#### Work to be completed:
Look below for the line with "none -> white brick F5 level 1" and the line with "none -> white brick I4 level 1". Copy exactly those two lines and every line between, but not the pictures.

#### Given records:
-----
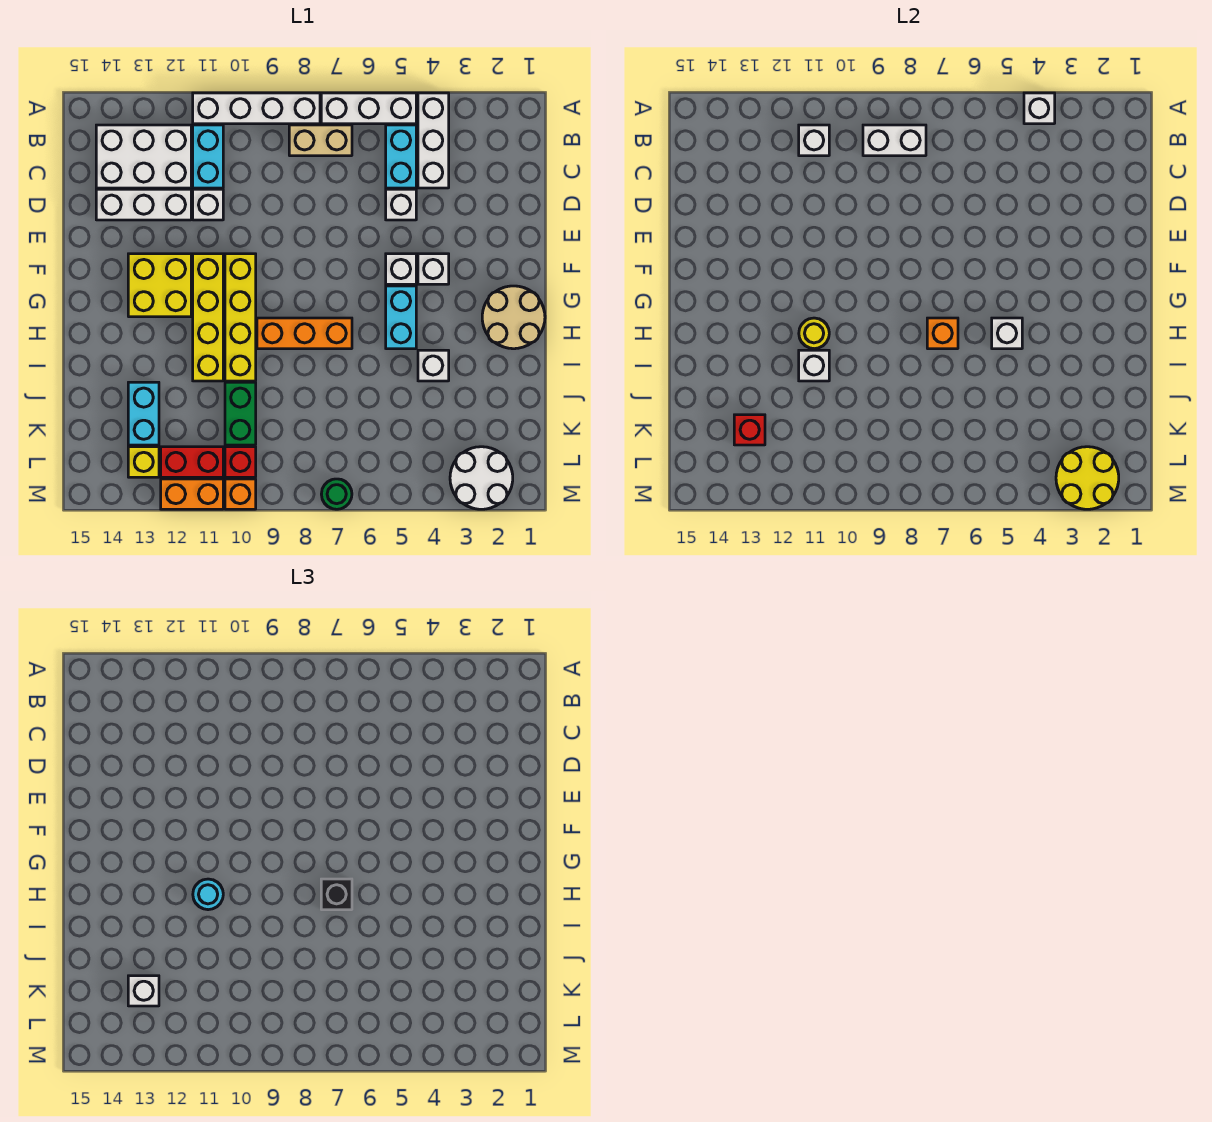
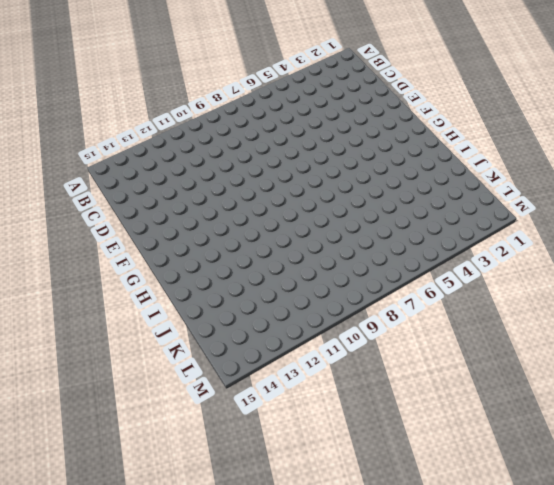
none -> white brick A4:C4 level 1
none -> white brick A5:A7 level 1
none -> white brick A8:A11 level 1
none -> cyan brick B5:C5 level 1

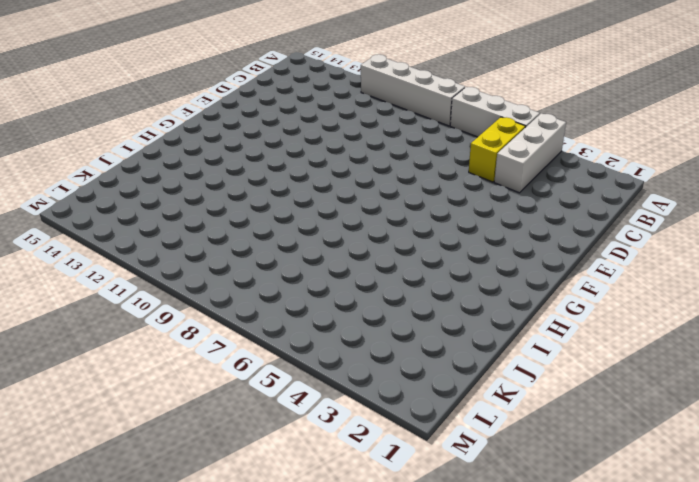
yellow brick B5:C5 level 1 -> cyan brick B5:C5 level 1
none -> tan brick B7:B8 level 1
none -> cyan brick B11:C11 level 1
none -> white brick B12:C14 level 1
none -> white brick D5 level 1

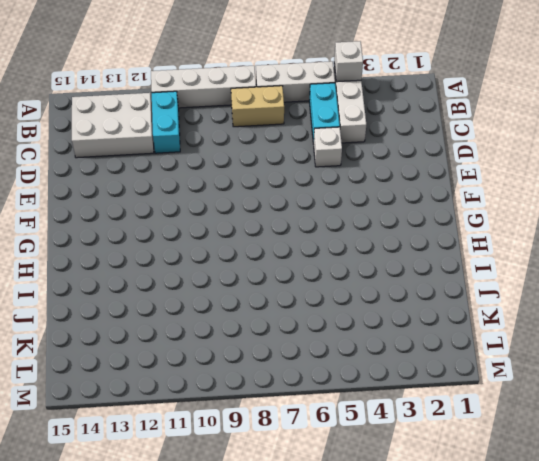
none -> white brick D11 level 1
none -> white brick D12:D14 level 1
none -> white brick F4 level 1
none -> white brick F5 level 1

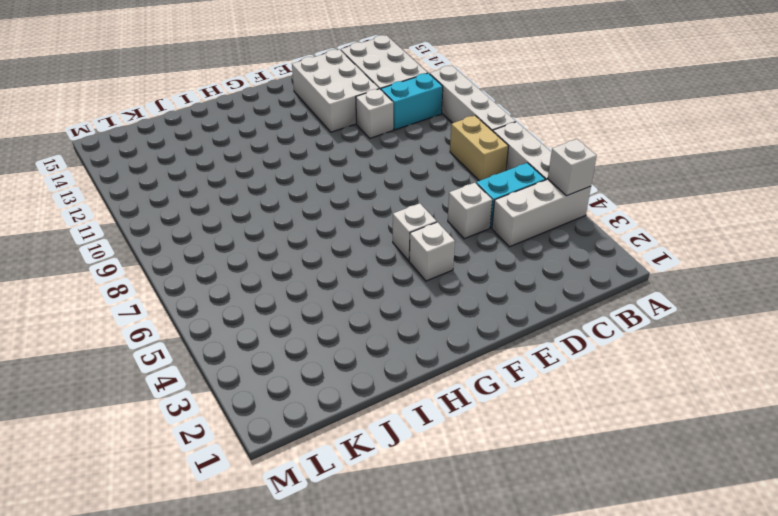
white brick D12:E14 level 1 -> white brick D12:D14 level 1
none -> yellow brick F10:I10 level 1
none -> yellow brick F11:I11 level 1
none -> yellow brick F12:G13 level 1
none -> tan round brick G1:H2 level 1

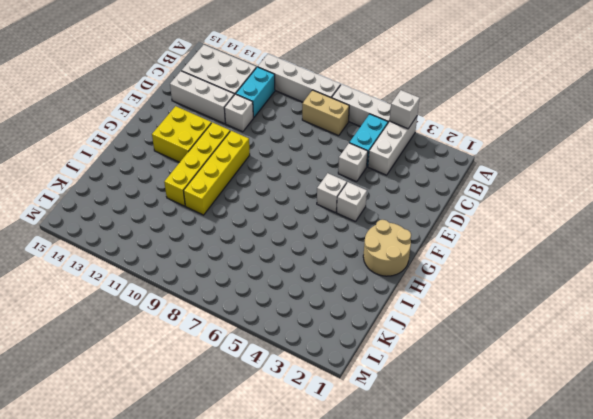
none -> cyan brick G5:H5 level 1
none -> orange brick H7:H9 level 1
none -> white brick I4 level 1
none -> green brick J10:K10 level 1

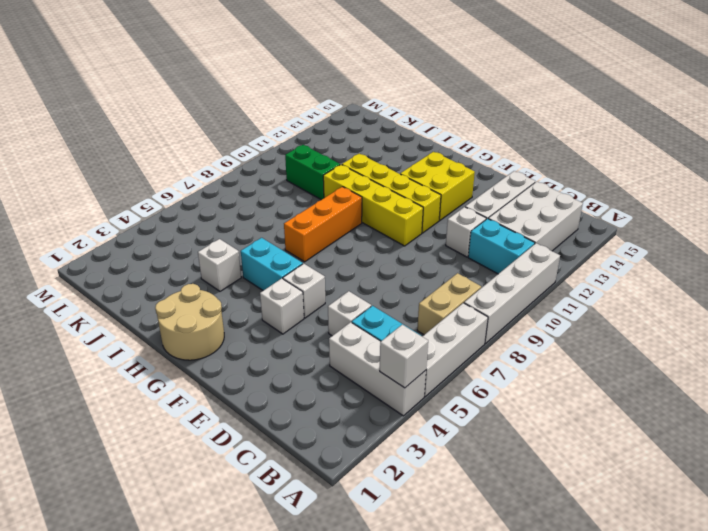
none -> cyan brick J13:K13 level 1
none -> white round brick L2:M3 level 1
none -> red brick L10 level 1
none -> red brick L11:L12 level 1

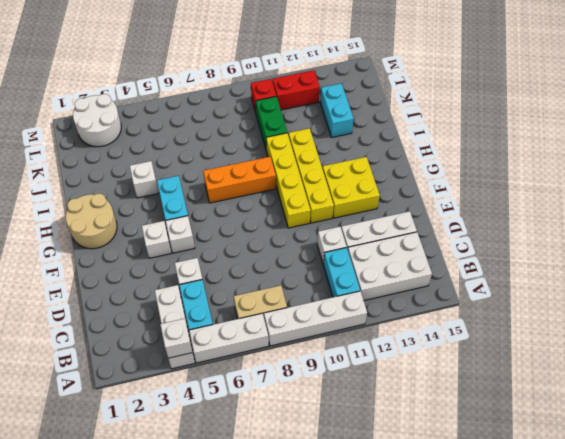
none -> yellow brick L13 level 1
none -> green round brick M7 level 1
none -> orange brick M10 level 1
none -> orange brick M11:M12 level 1

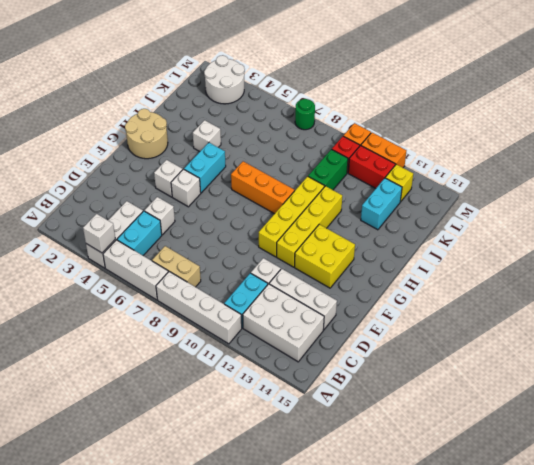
none -> white brick B8:B9 level 2
none -> white brick B11 level 2
none -> white brick H5 level 2
none -> orange brick H7 level 2

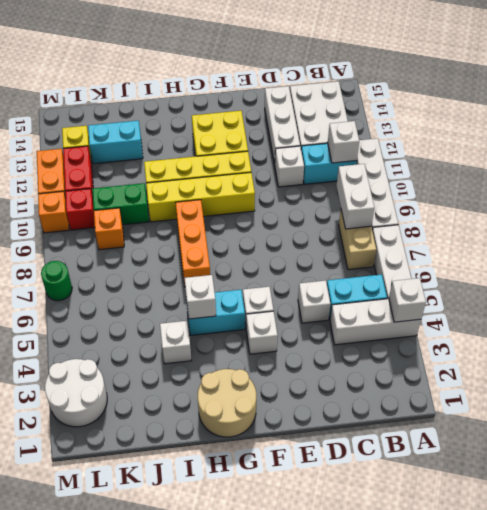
orange brick K9 level 1 -> orange brick H7 level 2
none -> yellow round brick H11 level 2
none -> white brick I11 level 2
none -> red brick K13 level 2
none -> yellow round brick L2:M3 level 2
-----
#### Task output:
none -> white brick F5 level 1

white brick D12:E14 level 1 -> white brick D12:D14 level 1
none -> yellow brick F10:I10 level 1
none -> yellow brick F11:I11 level 1
none -> yellow brick F12:G13 level 1
none -> tan round brick G1:H2 level 1

none -> cyan brick G5:H5 level 1
none -> orange brick H7:H9 level 1
none -> white brick I4 level 1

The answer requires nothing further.